- _THE PROBLEM_: Once you find the line that contains "The camera went 65", write out that line and every line after it to the end of the records, exactly and with nothing else.

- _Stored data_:
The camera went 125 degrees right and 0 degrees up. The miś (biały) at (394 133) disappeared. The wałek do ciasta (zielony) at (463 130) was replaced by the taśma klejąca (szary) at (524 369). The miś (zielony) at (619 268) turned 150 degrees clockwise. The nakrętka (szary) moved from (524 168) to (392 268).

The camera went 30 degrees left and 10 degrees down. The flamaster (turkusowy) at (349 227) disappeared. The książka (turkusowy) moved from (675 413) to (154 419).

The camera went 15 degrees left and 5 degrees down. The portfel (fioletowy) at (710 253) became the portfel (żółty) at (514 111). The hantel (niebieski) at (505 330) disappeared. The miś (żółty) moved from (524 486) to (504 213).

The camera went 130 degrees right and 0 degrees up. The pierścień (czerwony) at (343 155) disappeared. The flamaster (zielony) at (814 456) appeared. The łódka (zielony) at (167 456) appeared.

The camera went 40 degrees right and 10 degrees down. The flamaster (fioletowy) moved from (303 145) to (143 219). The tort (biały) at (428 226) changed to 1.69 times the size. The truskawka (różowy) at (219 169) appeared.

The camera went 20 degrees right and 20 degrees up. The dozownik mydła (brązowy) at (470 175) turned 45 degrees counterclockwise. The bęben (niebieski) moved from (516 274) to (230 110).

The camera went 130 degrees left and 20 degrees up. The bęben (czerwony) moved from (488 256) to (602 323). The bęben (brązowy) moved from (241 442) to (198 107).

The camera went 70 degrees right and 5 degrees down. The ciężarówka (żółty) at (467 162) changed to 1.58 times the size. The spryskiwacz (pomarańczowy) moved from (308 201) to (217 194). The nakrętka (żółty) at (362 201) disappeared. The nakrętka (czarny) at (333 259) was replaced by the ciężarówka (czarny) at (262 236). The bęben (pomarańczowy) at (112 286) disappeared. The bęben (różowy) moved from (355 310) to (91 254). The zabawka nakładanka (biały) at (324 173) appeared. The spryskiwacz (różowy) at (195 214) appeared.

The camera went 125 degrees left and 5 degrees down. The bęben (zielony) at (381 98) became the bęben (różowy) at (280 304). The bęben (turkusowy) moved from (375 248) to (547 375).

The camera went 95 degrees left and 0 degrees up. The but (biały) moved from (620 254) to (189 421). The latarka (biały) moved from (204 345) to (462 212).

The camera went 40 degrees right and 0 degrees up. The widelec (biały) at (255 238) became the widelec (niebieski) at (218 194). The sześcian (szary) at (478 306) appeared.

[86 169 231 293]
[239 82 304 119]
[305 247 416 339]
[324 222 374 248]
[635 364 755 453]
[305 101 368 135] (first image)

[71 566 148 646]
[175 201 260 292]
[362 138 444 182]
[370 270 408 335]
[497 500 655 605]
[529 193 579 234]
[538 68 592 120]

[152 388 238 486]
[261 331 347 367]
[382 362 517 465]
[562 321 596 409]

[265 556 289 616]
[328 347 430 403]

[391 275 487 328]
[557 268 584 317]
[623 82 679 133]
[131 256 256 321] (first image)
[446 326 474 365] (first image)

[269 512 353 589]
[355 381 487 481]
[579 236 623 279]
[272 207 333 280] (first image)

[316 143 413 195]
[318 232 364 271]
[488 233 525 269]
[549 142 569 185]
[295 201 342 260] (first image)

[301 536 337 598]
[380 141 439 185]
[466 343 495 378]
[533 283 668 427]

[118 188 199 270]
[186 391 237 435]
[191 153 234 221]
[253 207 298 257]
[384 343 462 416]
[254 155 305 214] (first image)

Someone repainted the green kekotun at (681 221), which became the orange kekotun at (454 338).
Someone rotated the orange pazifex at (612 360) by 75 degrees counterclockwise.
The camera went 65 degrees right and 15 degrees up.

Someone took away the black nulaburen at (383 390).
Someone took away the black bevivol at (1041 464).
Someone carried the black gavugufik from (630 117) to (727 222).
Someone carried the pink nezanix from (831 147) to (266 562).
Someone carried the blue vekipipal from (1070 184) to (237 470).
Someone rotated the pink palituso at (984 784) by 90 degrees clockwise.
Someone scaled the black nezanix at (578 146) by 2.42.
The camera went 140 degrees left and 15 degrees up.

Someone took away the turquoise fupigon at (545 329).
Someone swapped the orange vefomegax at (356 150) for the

- _WRITTEN RESPONSE_:
The camera went 65 degrees right and 15 degrees up.

Someone took away the black nulaburen at (383 390).
Someone took away the black bevivol at (1041 464).
Someone carried the black gavugufik from (630 117) to (727 222).
Someone carried the pink nezanix from (831 147) to (266 562).
Someone carried the blue vekipipal from (1070 184) to (237 470).
Someone rotated the pink palituso at (984 784) by 90 degrees clockwise.
Someone scaled the black nezanix at (578 146) by 2.42.
The camera went 140 degrees left and 15 degrees up.

Someone took away the turquoise fupigon at (545 329).
Someone swapped the orange vefomegax at (356 150) for the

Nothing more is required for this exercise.